**Instructions to follow**
Looking at the data below, state how many lines contain "diode". No other words are wanted.

(Before-and-after change data)
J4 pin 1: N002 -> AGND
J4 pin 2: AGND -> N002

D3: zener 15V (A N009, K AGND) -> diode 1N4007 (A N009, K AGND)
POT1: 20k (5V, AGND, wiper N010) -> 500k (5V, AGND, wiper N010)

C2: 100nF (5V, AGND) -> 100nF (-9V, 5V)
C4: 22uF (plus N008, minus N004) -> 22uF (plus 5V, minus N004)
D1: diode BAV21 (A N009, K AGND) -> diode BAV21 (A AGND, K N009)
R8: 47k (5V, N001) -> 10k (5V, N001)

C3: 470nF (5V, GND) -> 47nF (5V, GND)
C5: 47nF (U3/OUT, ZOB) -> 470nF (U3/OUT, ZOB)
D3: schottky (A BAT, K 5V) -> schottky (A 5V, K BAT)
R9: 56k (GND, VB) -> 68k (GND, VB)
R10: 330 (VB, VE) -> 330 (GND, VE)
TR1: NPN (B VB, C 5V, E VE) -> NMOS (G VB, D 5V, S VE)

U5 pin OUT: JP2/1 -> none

**Solution to this exercise**
2